*Information provided*:
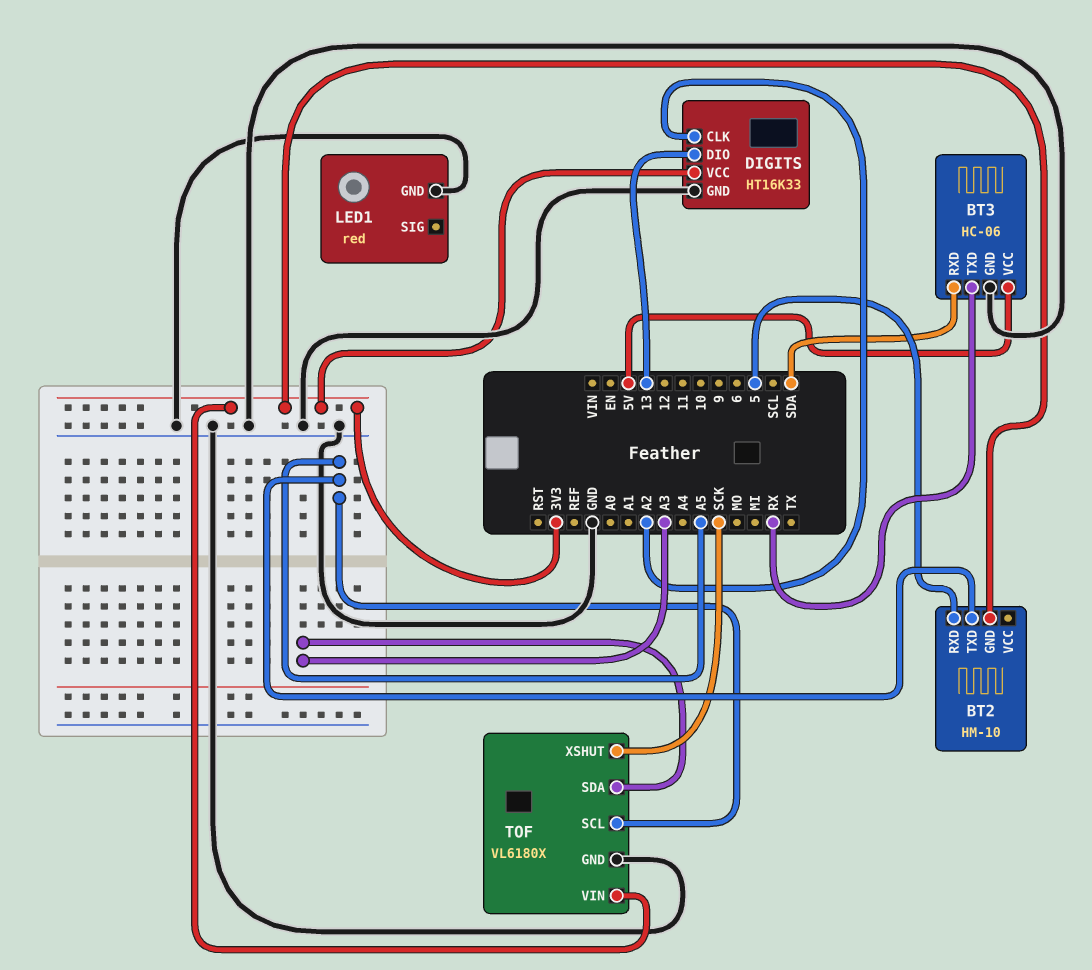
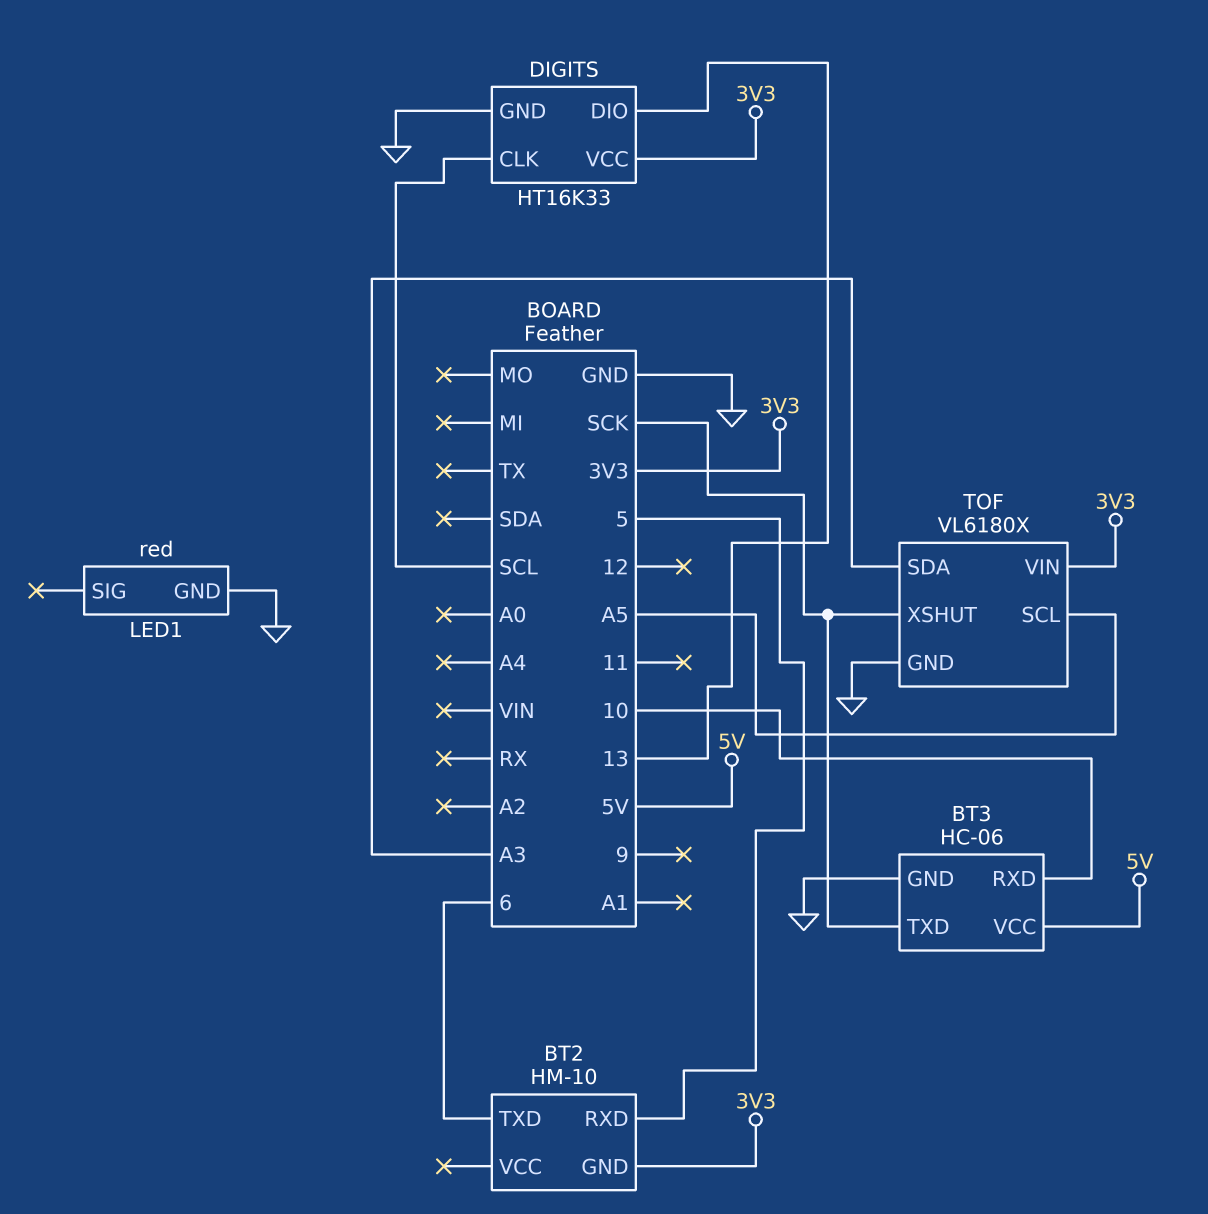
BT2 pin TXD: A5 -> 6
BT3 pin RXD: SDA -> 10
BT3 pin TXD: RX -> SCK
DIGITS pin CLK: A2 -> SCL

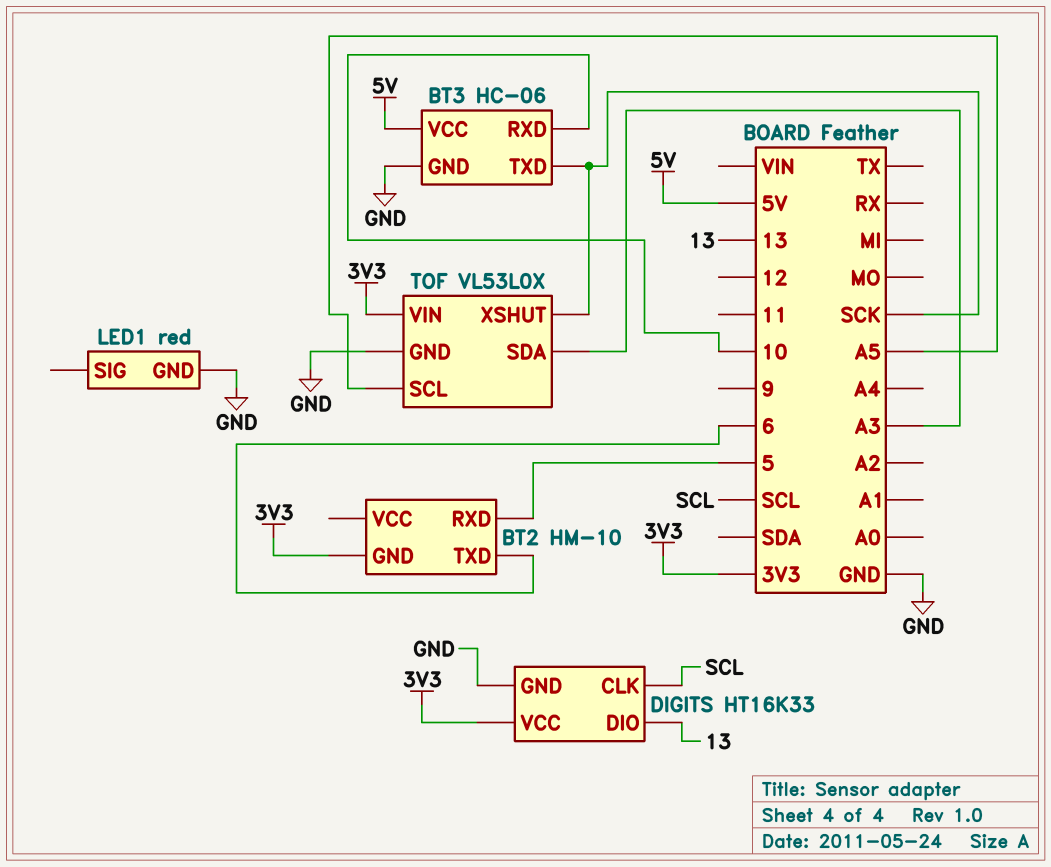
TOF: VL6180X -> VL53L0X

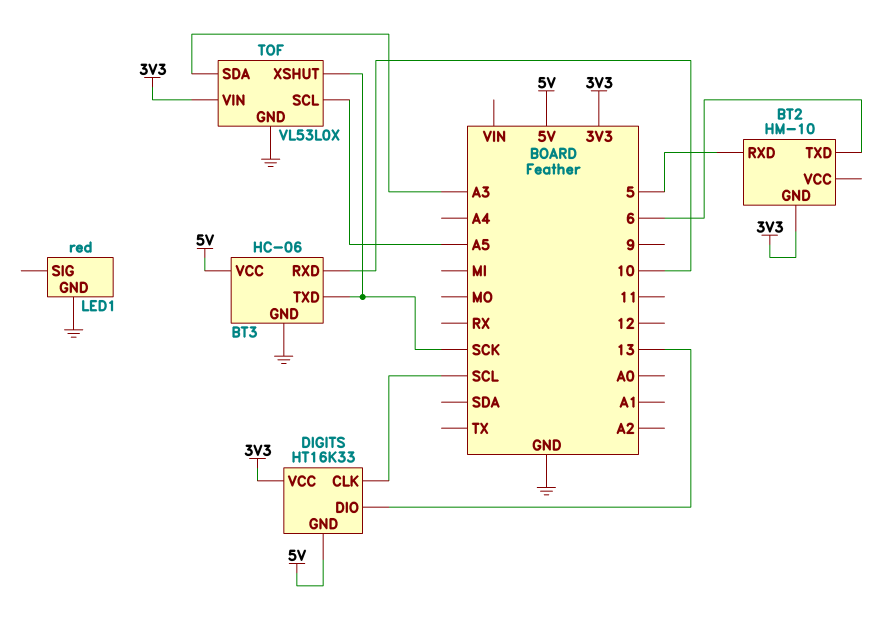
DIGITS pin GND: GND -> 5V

*What needs to be done*:
When a line in the listing includes the word "DIGITS", report that line in full.

*Answer below*:
DIGITS pin CLK: A2 -> SCL
DIGITS pin GND: GND -> 5V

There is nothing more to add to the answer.